INSTRUCTIONS TO FOLLOW: Restate the following entries exactly. Keep the pictures out.
○ ○ ○ ○ ○
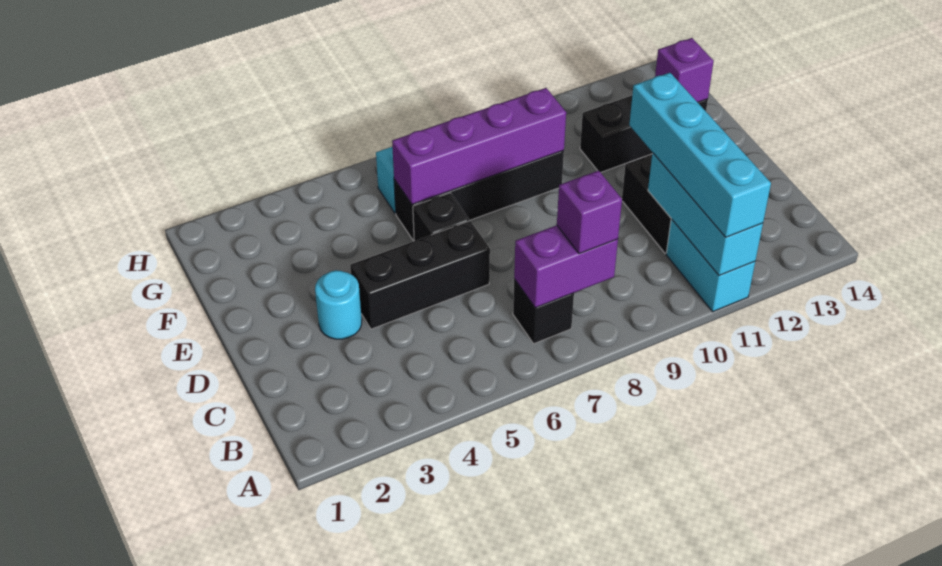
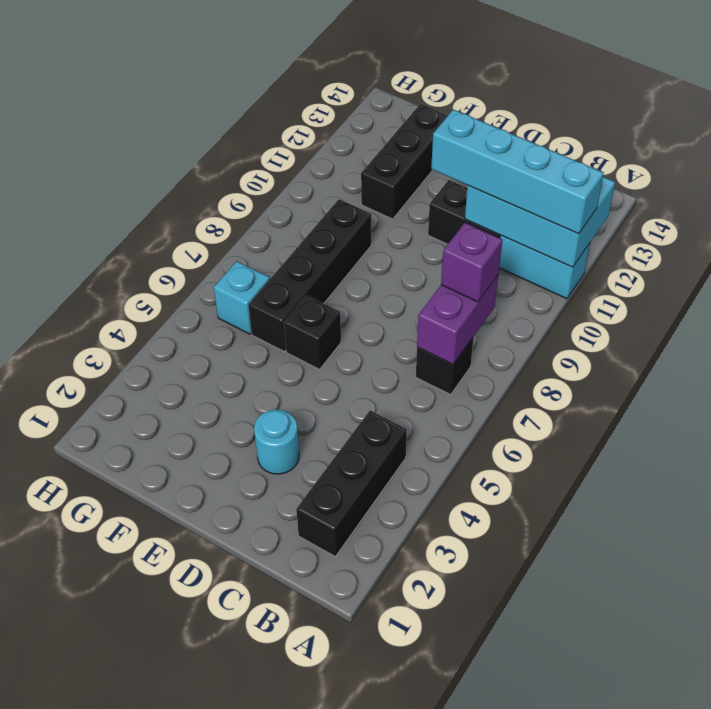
cyan brick A11:C11 level 2 -> cyan brick A11:C12 level 2
black brick D4:D6 level 1 -> black brick B2:B4 level 1
purple brick F6:F9 level 2 -> none
purple brick F13 level 2 -> none

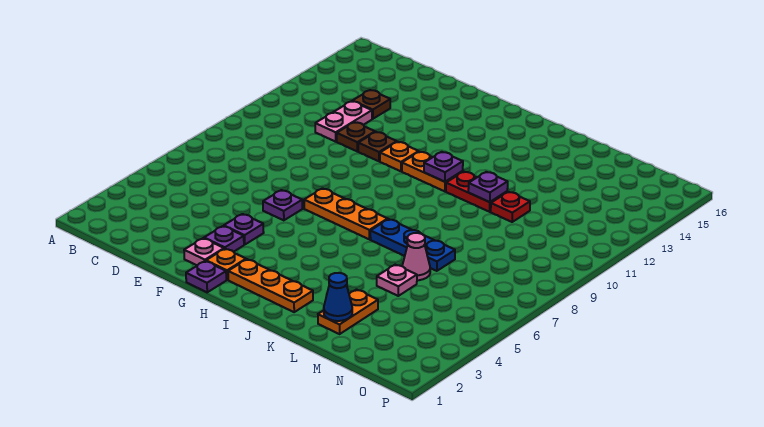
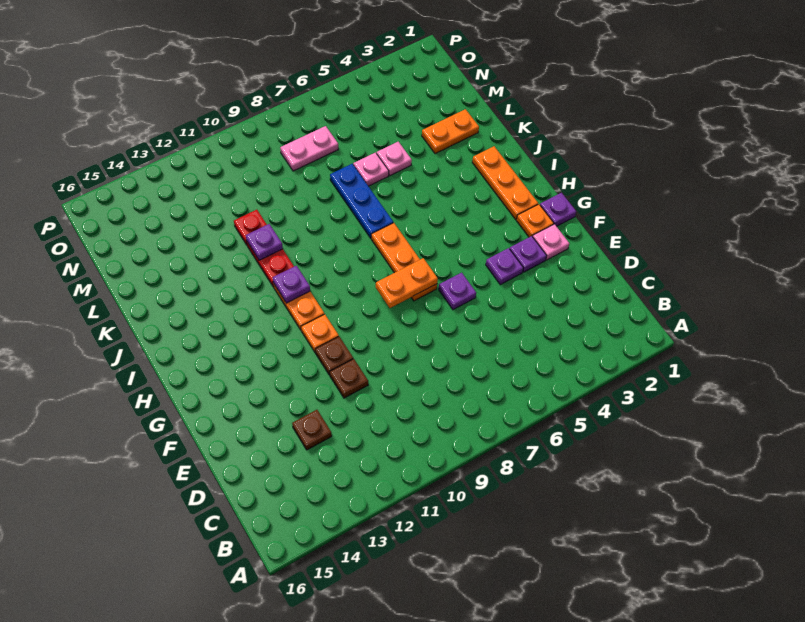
pink plate D11:D12 level 1 -> pink plate N7:N8 level 1
none -> orange plate G7:G8 level 2
blue cone L2 level 2 -> none
pink cone L6 level 1 -> pink plate L6 level 1

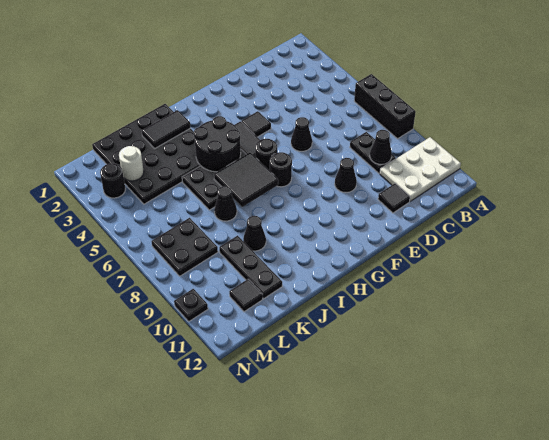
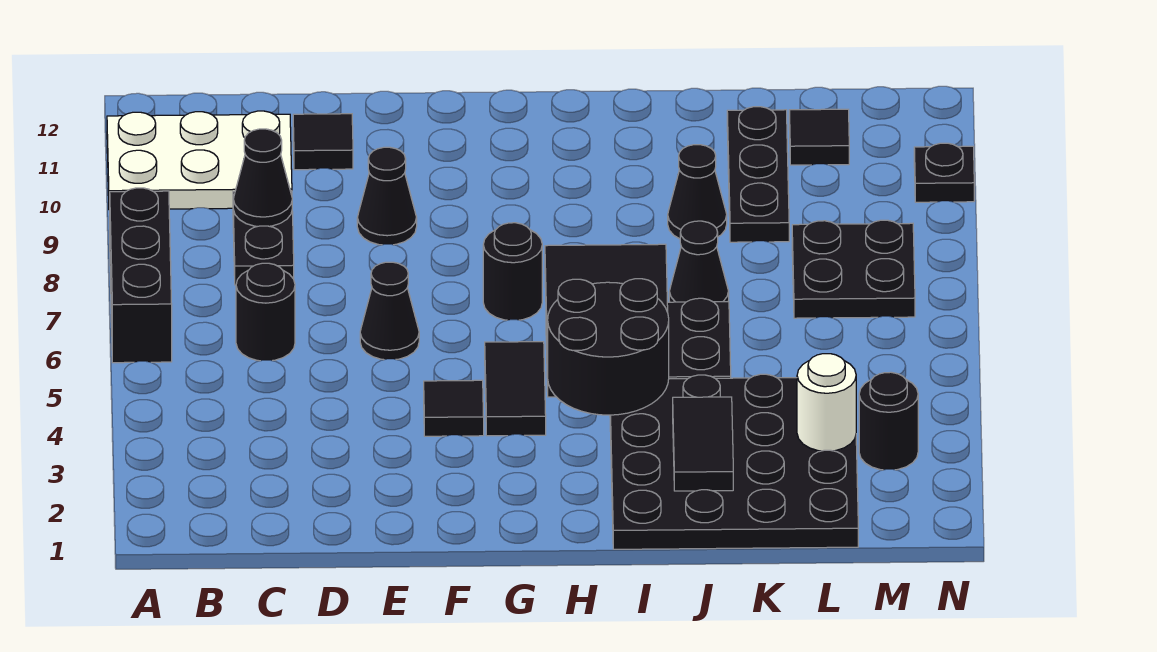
black round brick G6 level 1 -> black round brick C6 level 1
black tile I2:J2 level 2 -> black tile J2:J3 level 2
○ ○ ○ ○ ○
WRITTEN RESPONSE:
cyan brick A11:C11 level 2 -> cyan brick A11:C12 level 2
black brick D4:D6 level 1 -> black brick B2:B4 level 1
purple brick F6:F9 level 2 -> none
purple brick F13 level 2 -> none

pink plate D11:D12 level 1 -> pink plate N7:N8 level 1
none -> orange plate G7:G8 level 2
blue cone L2 level 2 -> none
pink cone L6 level 1 -> pink plate L6 level 1

black round brick G6 level 1 -> black round brick C6 level 1
black tile I2:J2 level 2 -> black tile J2:J3 level 2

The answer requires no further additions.